WHAT THE TASK REQUIRES → Only the lines holding the string "none" are needed; copy each of them from the data.

EXERCISE DATA →
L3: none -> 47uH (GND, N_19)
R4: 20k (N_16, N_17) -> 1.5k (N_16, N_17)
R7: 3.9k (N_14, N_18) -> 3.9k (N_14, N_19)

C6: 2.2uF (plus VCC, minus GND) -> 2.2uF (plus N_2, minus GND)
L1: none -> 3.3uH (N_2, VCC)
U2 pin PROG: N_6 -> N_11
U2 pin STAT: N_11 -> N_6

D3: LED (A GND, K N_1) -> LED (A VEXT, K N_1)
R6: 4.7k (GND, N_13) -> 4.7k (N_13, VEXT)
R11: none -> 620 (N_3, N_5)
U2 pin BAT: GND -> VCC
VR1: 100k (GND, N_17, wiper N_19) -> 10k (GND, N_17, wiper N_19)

YOUR RESPONSE →
L3: none -> 47uH (GND, N_19)
L1: none -> 3.3uH (N_2, VCC)
R11: none -> 620 (N_3, N_5)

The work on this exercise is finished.